## WRITTEN TASK:
Leave out the pictures and copy the remaining records exactly.

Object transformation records

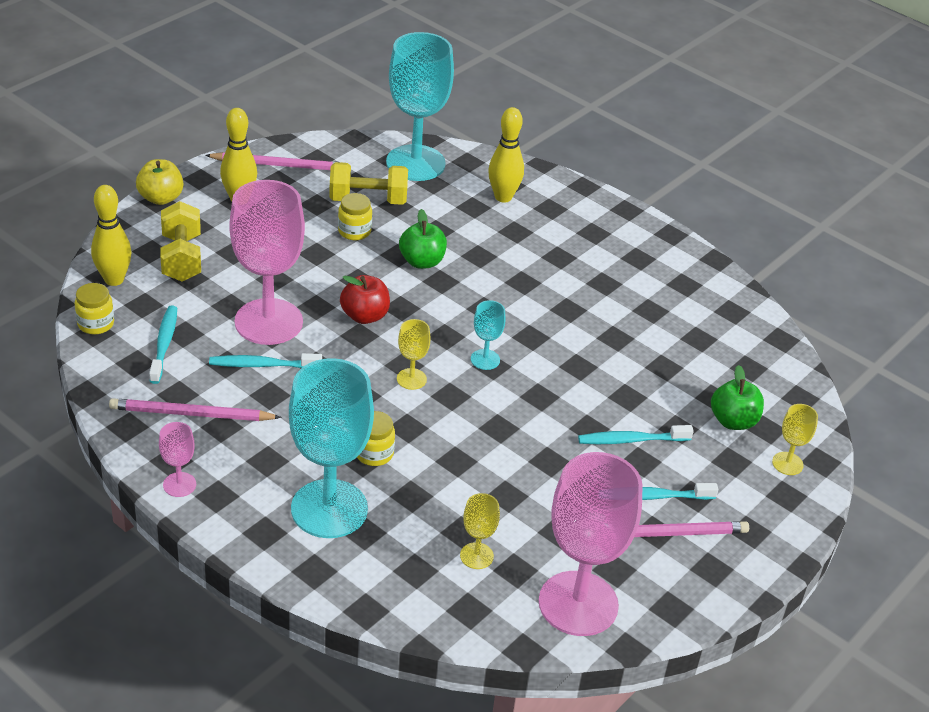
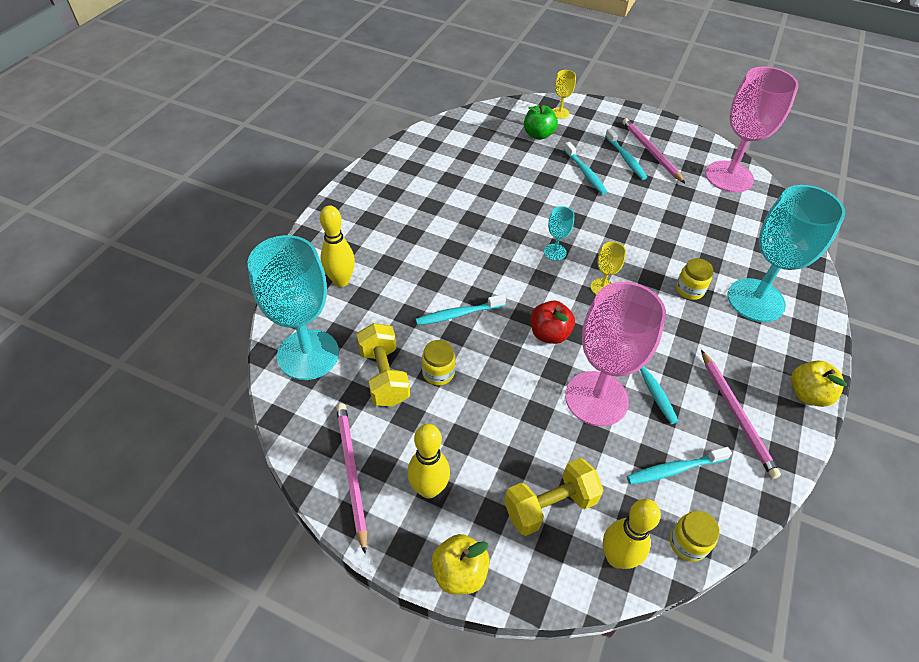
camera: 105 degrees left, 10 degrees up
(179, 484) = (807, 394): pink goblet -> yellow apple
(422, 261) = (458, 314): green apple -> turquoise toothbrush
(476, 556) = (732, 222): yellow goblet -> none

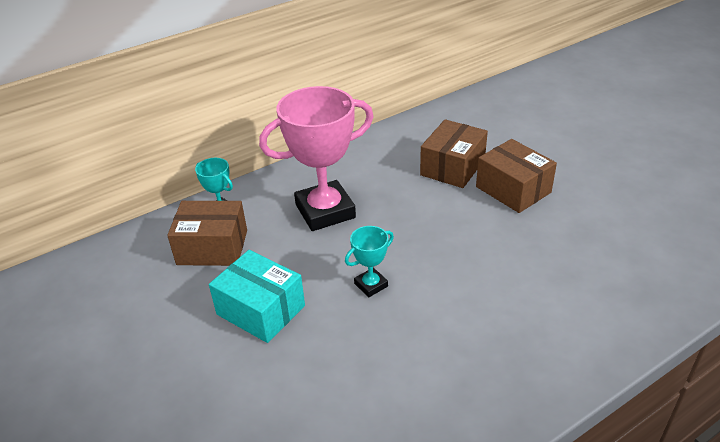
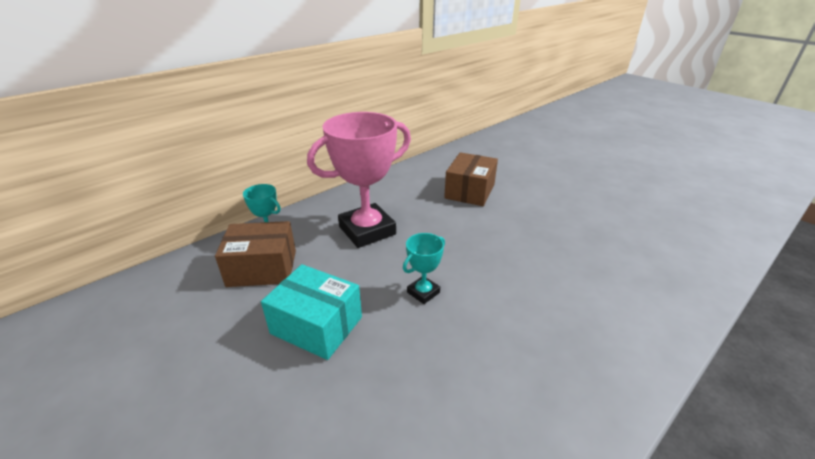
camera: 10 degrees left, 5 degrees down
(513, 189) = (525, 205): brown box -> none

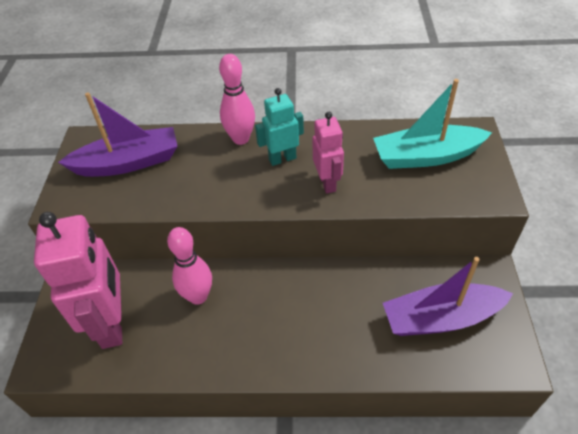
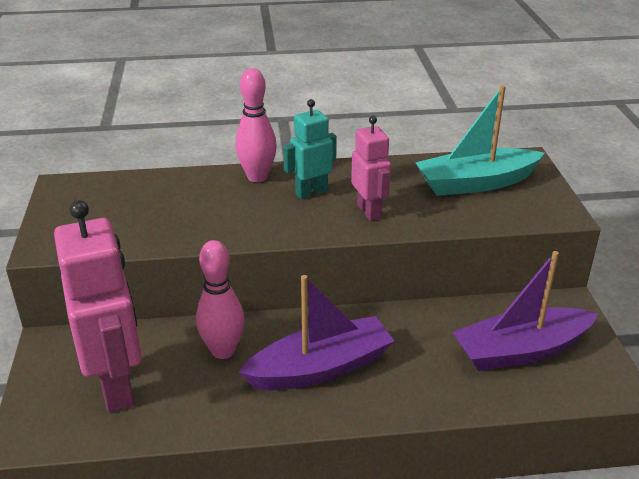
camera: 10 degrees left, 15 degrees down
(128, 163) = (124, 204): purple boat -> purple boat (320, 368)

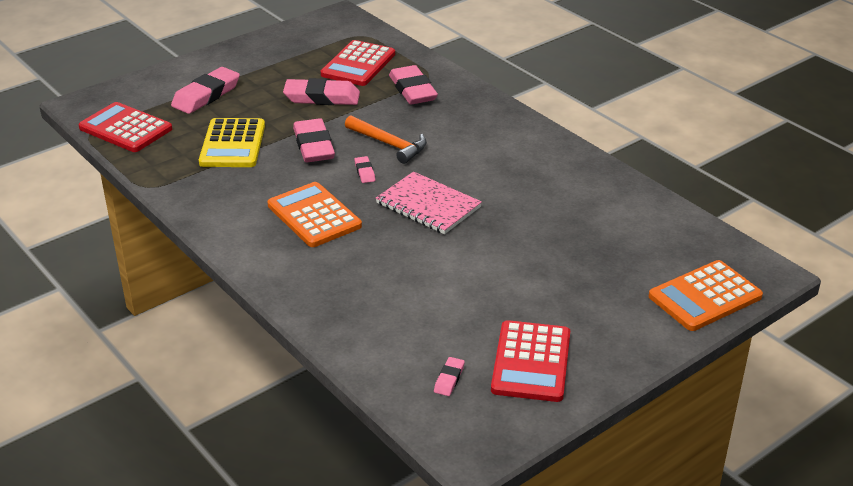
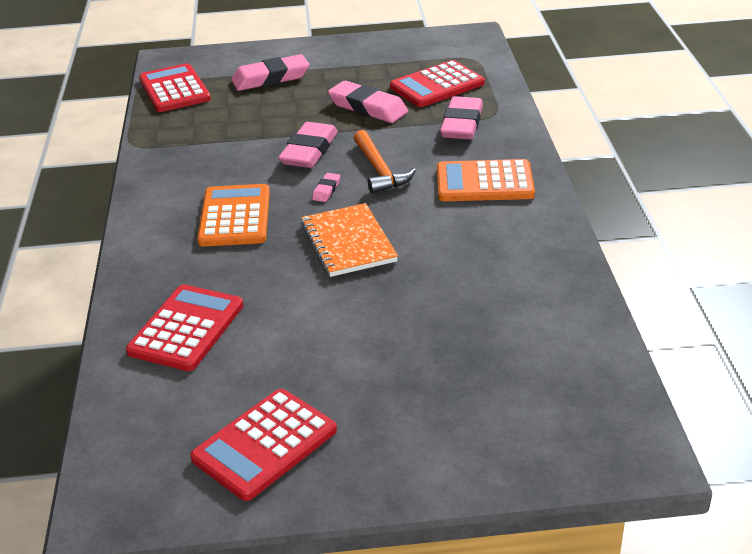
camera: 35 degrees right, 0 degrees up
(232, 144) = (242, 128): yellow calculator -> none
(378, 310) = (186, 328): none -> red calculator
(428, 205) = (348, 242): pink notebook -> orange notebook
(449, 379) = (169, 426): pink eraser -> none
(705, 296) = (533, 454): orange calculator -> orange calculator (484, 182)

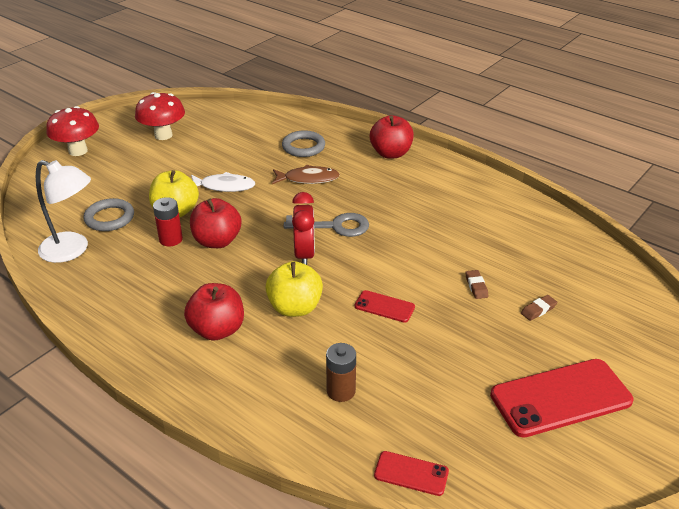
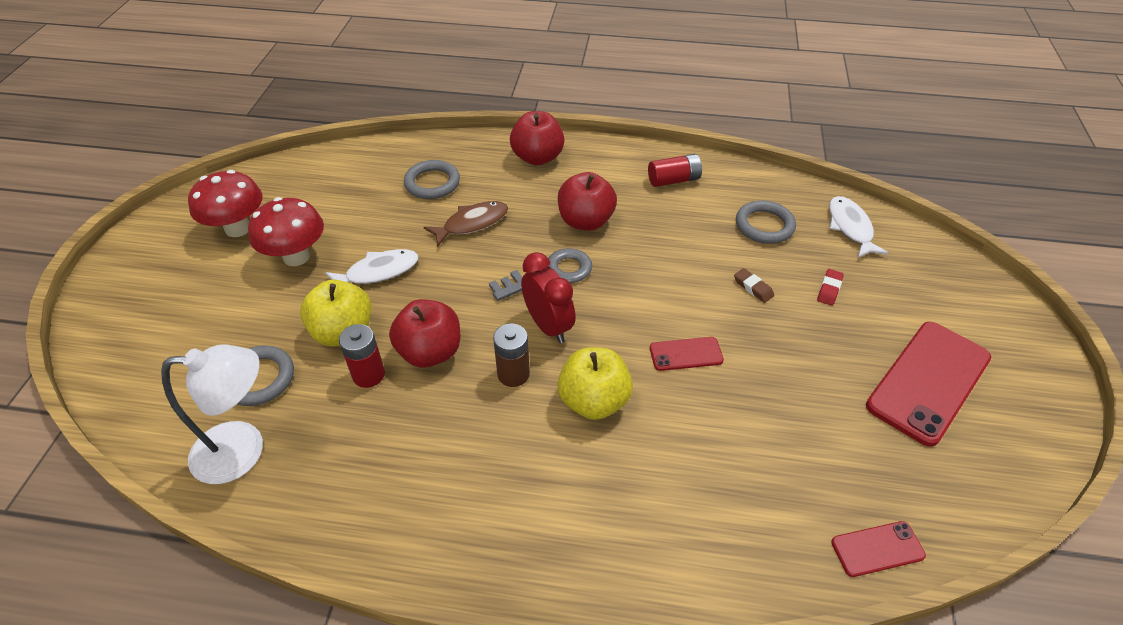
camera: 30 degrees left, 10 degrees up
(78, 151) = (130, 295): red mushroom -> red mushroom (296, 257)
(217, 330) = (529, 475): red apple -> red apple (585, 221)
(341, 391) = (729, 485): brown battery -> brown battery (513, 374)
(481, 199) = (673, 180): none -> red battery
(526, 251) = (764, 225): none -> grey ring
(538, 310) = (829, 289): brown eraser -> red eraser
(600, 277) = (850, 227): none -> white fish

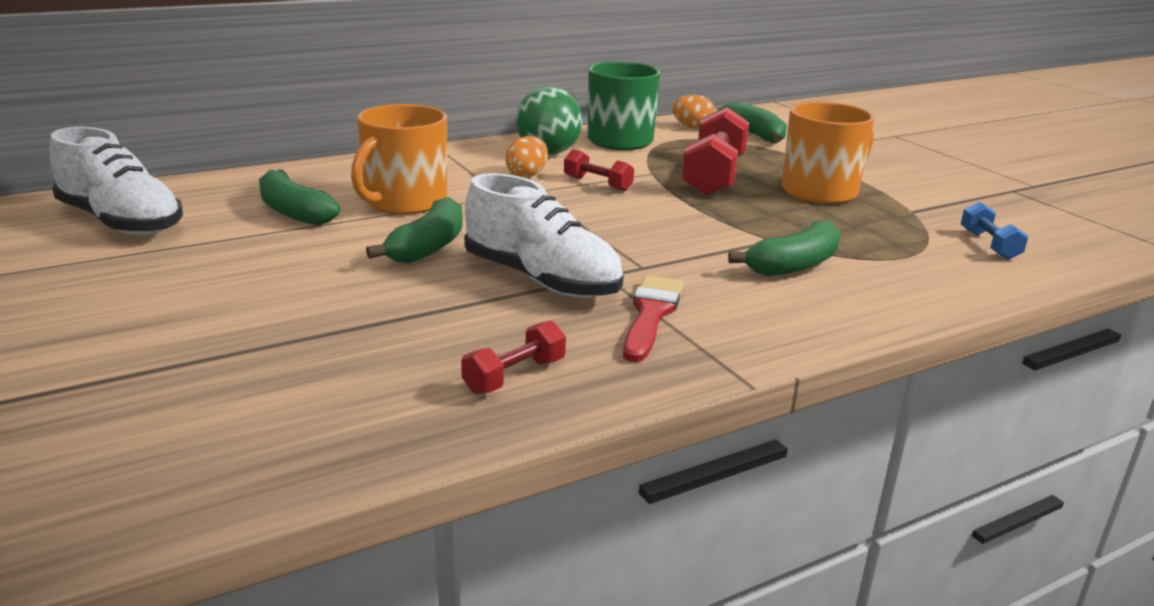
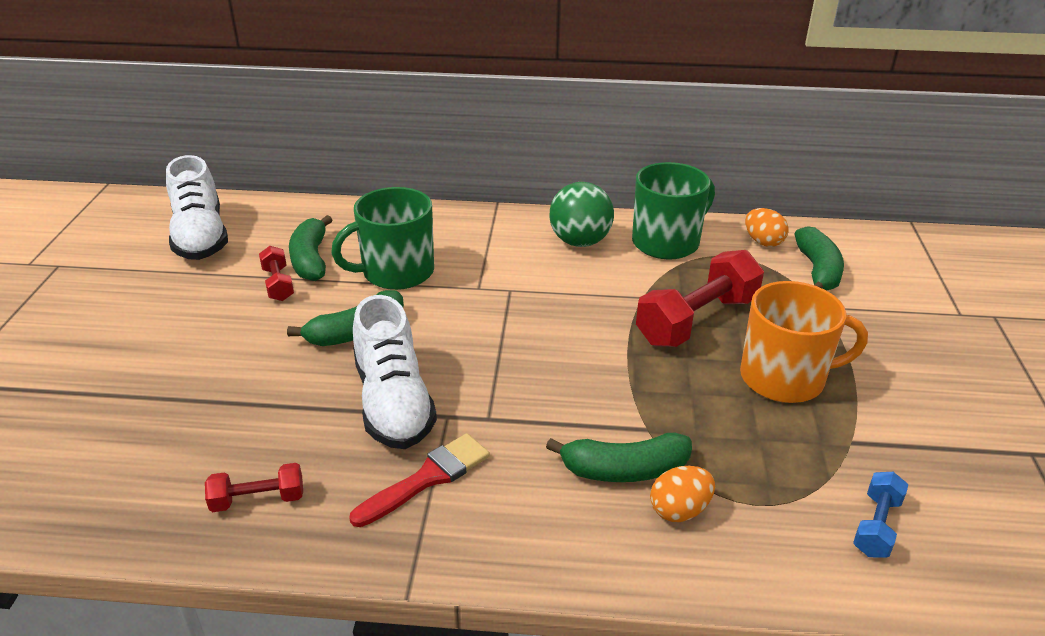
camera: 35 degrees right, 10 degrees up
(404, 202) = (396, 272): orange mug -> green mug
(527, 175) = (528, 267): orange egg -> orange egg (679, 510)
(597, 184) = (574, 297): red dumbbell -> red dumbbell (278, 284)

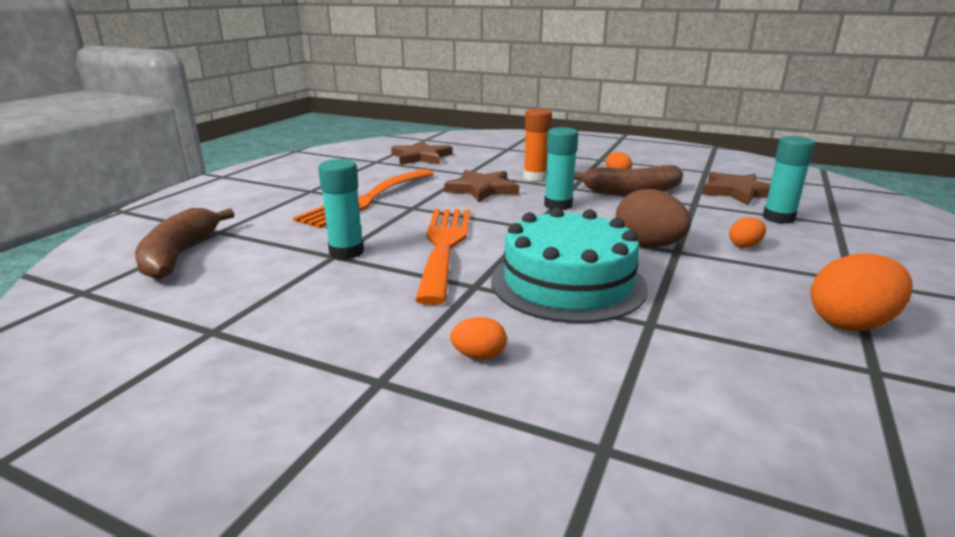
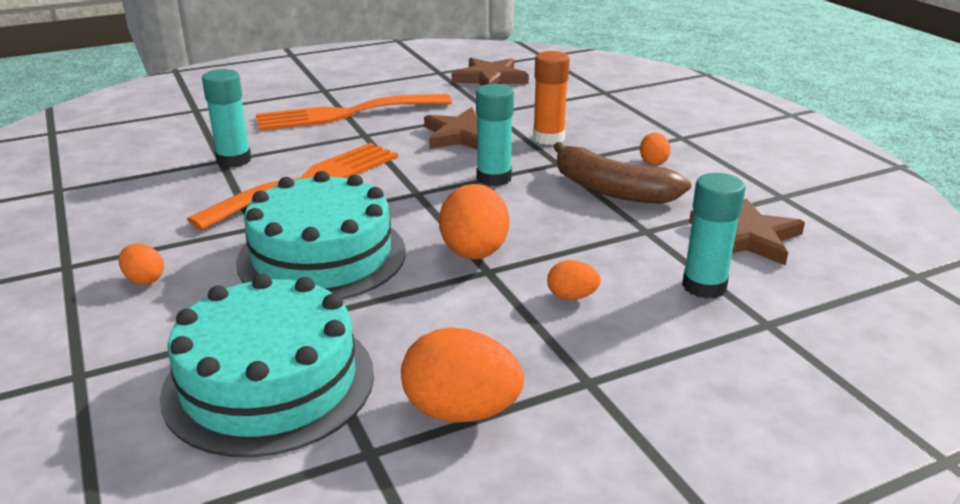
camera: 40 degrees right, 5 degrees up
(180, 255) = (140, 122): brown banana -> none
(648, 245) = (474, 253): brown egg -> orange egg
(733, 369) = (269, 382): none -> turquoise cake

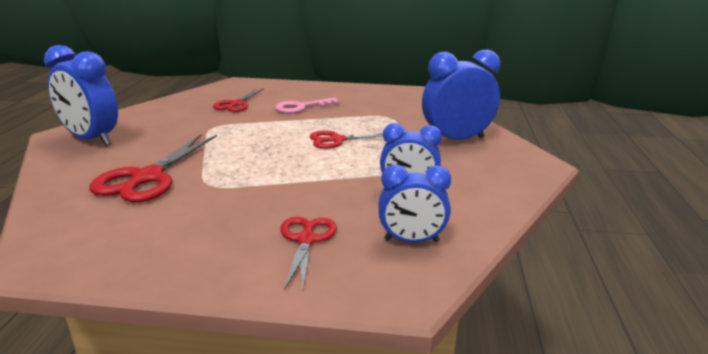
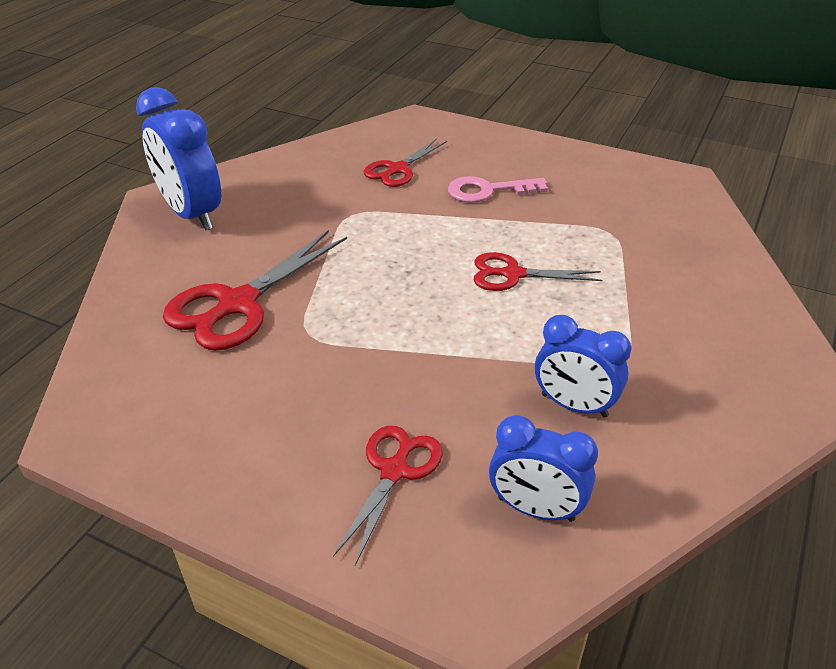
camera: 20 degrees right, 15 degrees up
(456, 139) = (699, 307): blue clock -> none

## RESULT OF THE EXERCISE:
camera: 105 degrees left, 10 degrees up
(179, 484) = (807, 394): pink goblet -> yellow apple
(422, 261) = (458, 314): green apple -> turquoise toothbrush
(476, 556) = (732, 222): yellow goblet -> none

camera: 10 degrees left, 5 degrees down
(513, 189) = (525, 205): brown box -> none

camera: 10 degrees left, 15 degrees down
(128, 163) = (124, 204): purple boat -> purple boat (320, 368)

camera: 35 degrees right, 0 degrees up
(232, 144) = (242, 128): yellow calculator -> none
(378, 310) = (186, 328): none -> red calculator
(428, 205) = (348, 242): pink notebook -> orange notebook
(449, 379) = (169, 426): pink eraser -> none
(705, 296) = (533, 454): orange calculator -> orange calculator (484, 182)

camera: 30 degrees left, 10 degrees up
(78, 151) = (130, 295): red mushroom -> red mushroom (296, 257)
(217, 330) = (529, 475): red apple -> red apple (585, 221)
(341, 391) = (729, 485): brown battery -> brown battery (513, 374)
(481, 199) = (673, 180): none -> red battery
(526, 251) = (764, 225): none -> grey ring
(538, 310) = (829, 289): brown eraser -> red eraser
(600, 277) = (850, 227): none -> white fish

camera: 35 degrees right, 10 degrees up
(404, 202) = (396, 272): orange mug -> green mug
(527, 175) = (528, 267): orange egg -> orange egg (679, 510)
(597, 184) = (574, 297): red dumbbell -> red dumbbell (278, 284)

camera: 40 degrees right, 5 degrees up
(180, 255) = (140, 122): brown banana -> none
(648, 245) = (474, 253): brown egg -> orange egg
(733, 369) = (269, 382): none -> turquoise cake

camera: 20 degrees right, 15 degrees up
(456, 139) = (699, 307): blue clock -> none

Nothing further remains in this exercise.